[Your goal]: After finding the line with "camera: 70 degrees right, 5 degrees up" in the data below, set down exactly each line through the one with "green goblet (780,198,857,329)", inclusive, and stop there.
=== Begin Enclosure ===
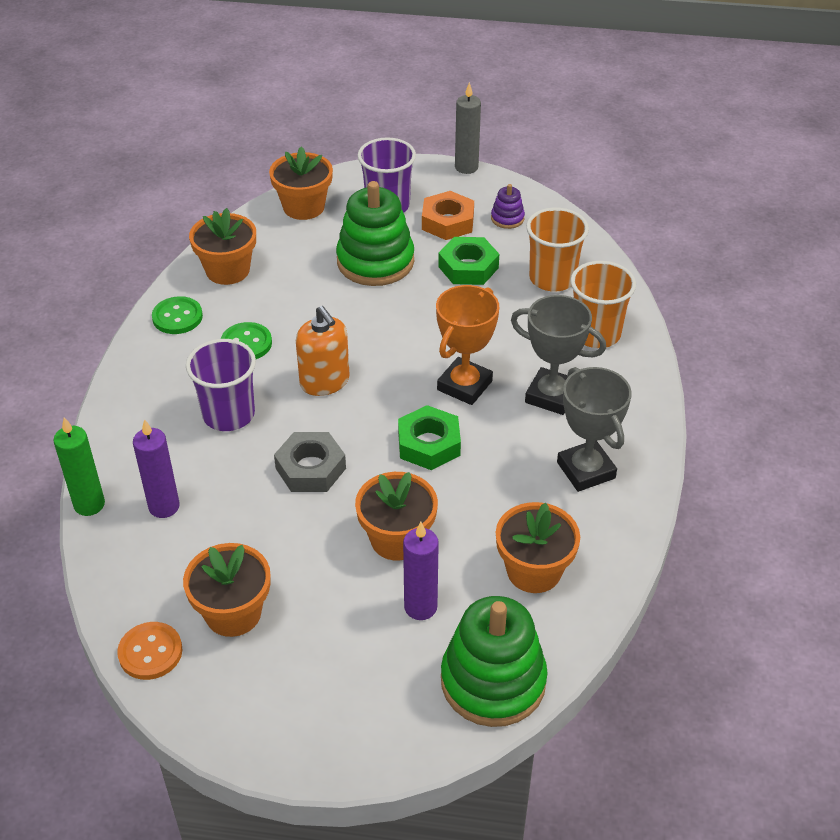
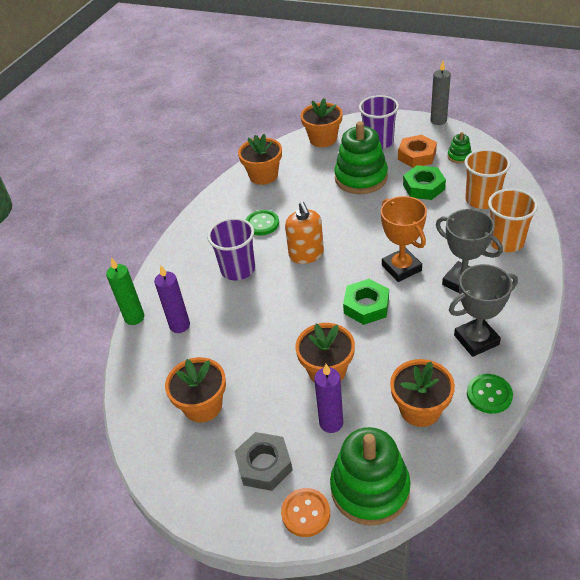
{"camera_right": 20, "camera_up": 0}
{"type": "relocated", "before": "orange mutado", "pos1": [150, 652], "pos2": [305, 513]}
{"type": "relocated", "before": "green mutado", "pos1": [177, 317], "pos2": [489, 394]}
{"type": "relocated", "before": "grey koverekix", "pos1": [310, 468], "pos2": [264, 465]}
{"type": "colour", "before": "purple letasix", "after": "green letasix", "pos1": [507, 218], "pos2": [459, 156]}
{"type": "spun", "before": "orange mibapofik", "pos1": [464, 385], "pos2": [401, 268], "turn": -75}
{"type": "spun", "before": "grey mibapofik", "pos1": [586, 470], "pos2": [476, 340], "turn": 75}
=== End Enclosure ===
=== Begin Enclosure ===
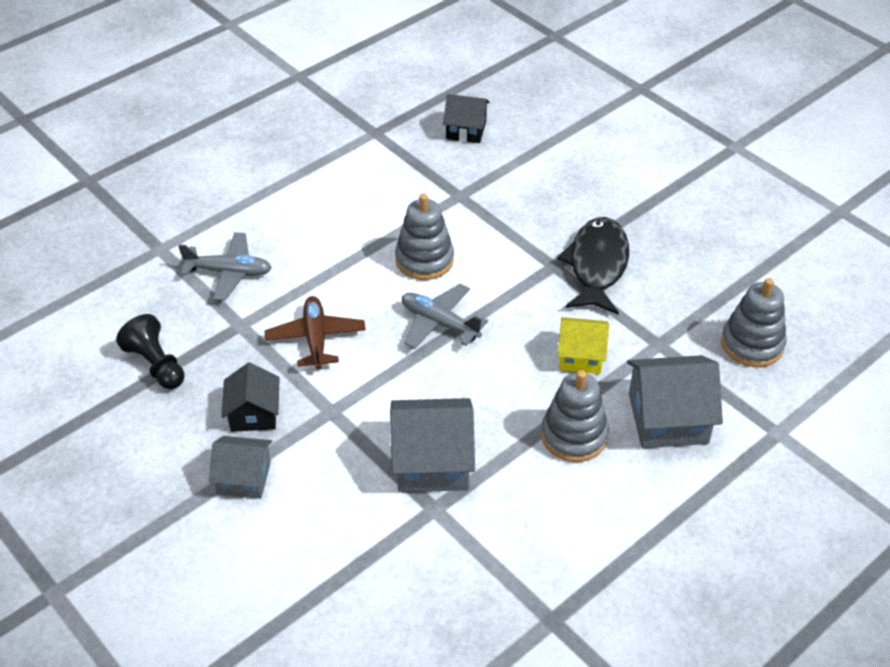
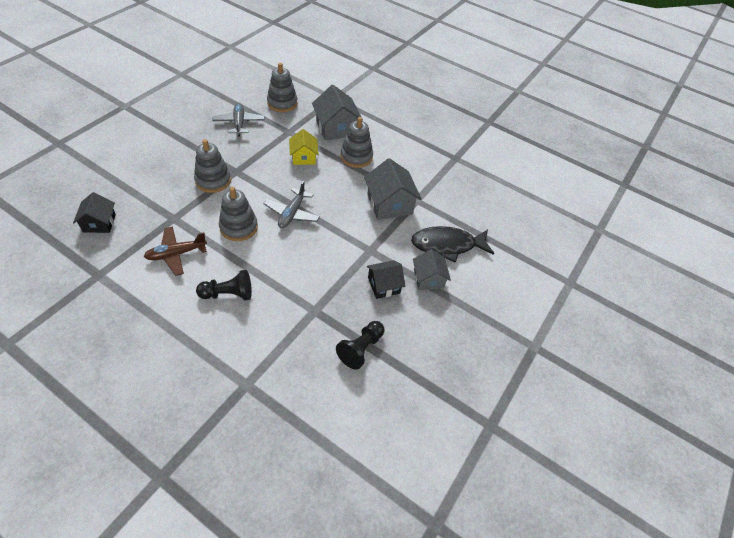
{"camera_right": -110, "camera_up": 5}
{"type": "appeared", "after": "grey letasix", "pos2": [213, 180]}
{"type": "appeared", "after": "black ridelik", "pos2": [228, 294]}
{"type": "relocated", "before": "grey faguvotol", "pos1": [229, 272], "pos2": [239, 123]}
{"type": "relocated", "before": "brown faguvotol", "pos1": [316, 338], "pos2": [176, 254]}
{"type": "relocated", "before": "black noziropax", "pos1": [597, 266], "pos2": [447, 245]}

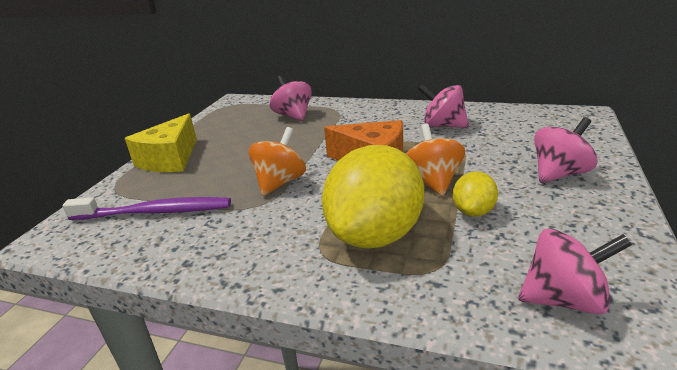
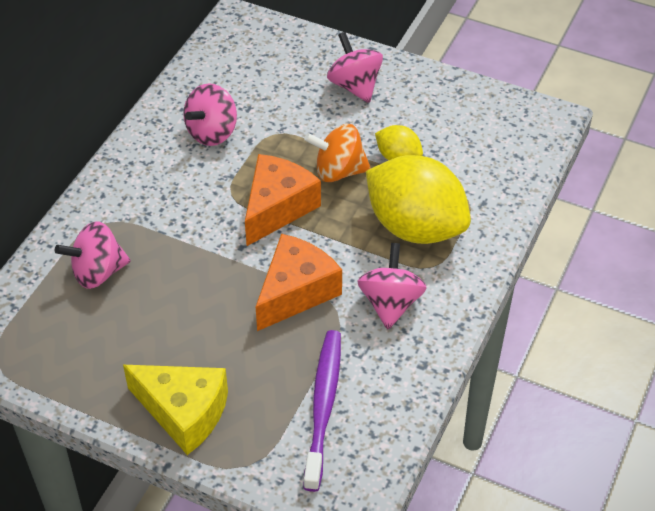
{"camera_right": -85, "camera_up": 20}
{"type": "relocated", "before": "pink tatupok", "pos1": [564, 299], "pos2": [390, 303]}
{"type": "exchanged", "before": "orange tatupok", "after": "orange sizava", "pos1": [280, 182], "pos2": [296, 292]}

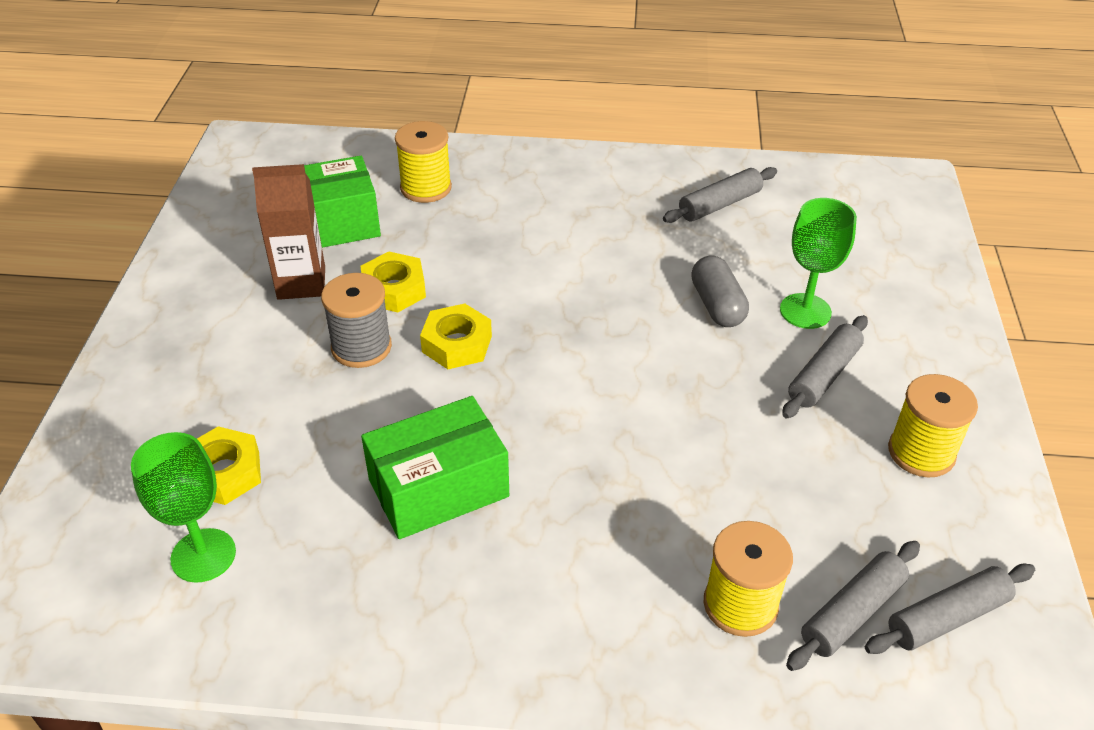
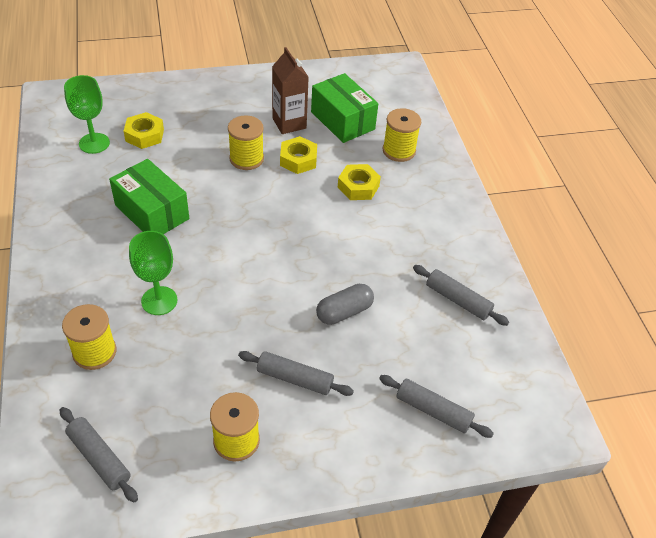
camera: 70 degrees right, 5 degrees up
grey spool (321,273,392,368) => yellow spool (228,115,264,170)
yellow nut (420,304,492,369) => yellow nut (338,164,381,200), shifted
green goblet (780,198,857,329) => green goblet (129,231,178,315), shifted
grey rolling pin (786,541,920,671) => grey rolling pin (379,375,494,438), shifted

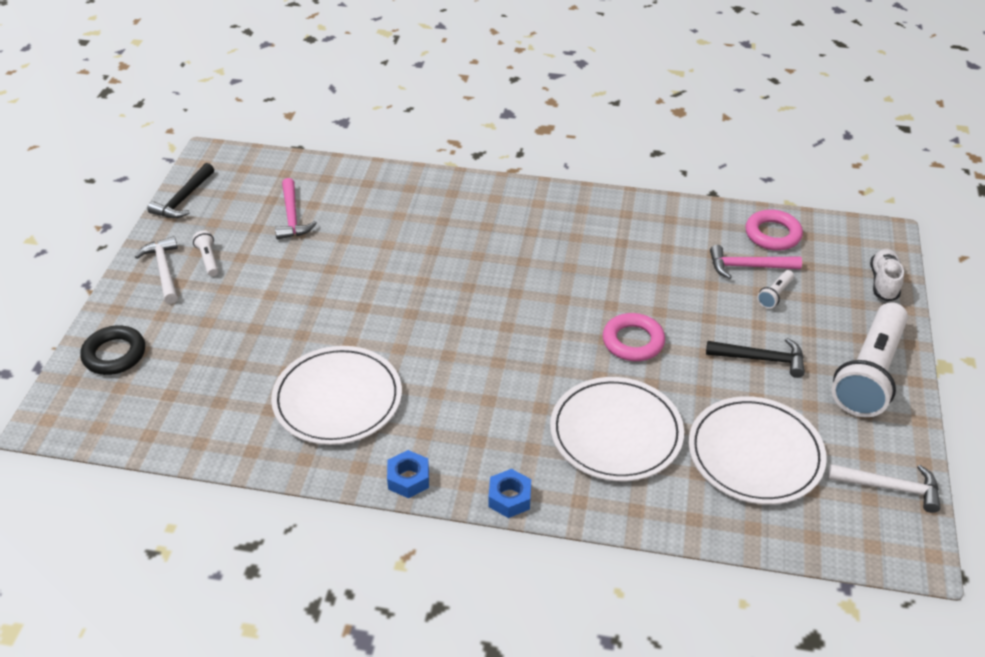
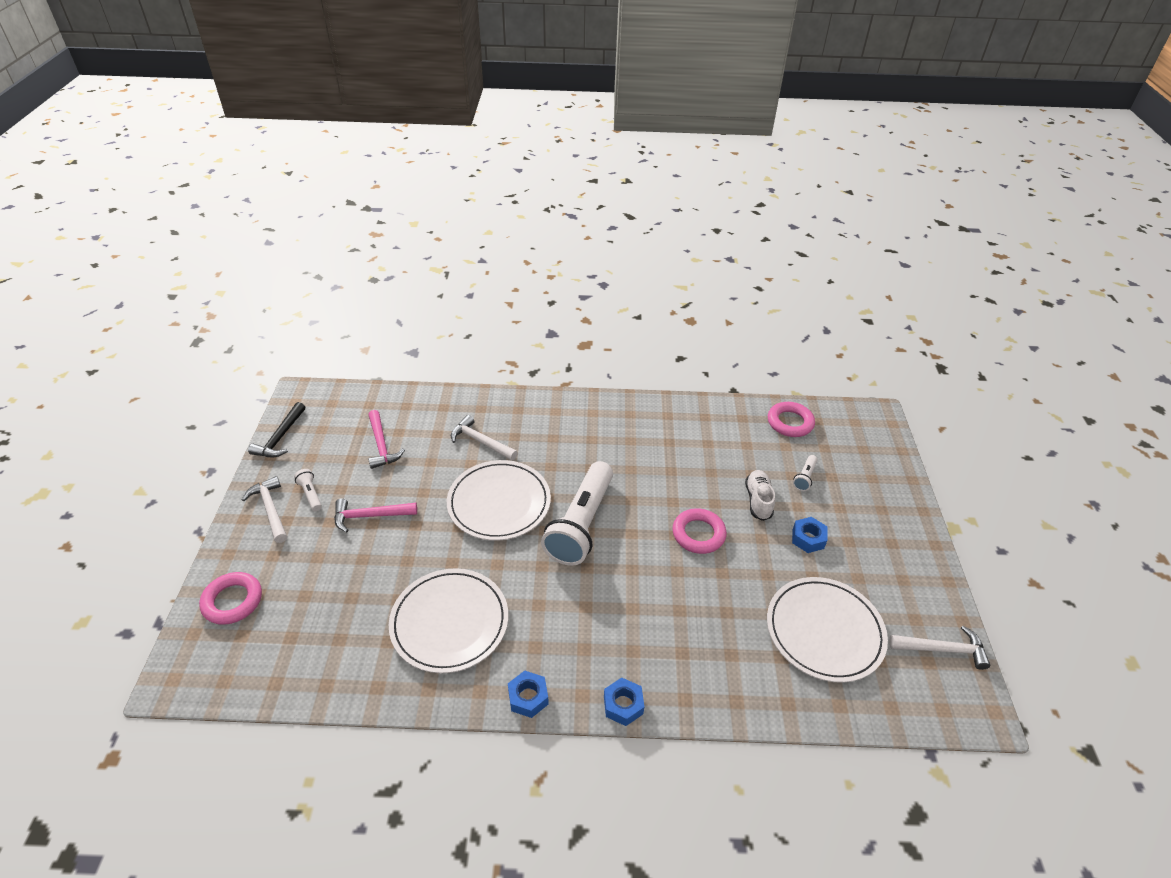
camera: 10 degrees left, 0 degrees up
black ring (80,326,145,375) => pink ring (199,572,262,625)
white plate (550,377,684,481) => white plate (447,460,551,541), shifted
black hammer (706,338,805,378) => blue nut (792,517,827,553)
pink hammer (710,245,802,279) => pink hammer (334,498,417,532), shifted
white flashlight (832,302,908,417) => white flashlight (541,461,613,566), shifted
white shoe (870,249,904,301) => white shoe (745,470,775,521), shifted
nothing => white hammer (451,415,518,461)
=== End Enclosure ===
[Response below]:
camera: 70 degrees right, 5 degrees up
grey spool (321,273,392,368) => yellow spool (228,115,264,170)
yellow nut (420,304,492,369) => yellow nut (338,164,381,200), shifted
green goblet (780,198,857,329) => green goblet (129,231,178,315), shifted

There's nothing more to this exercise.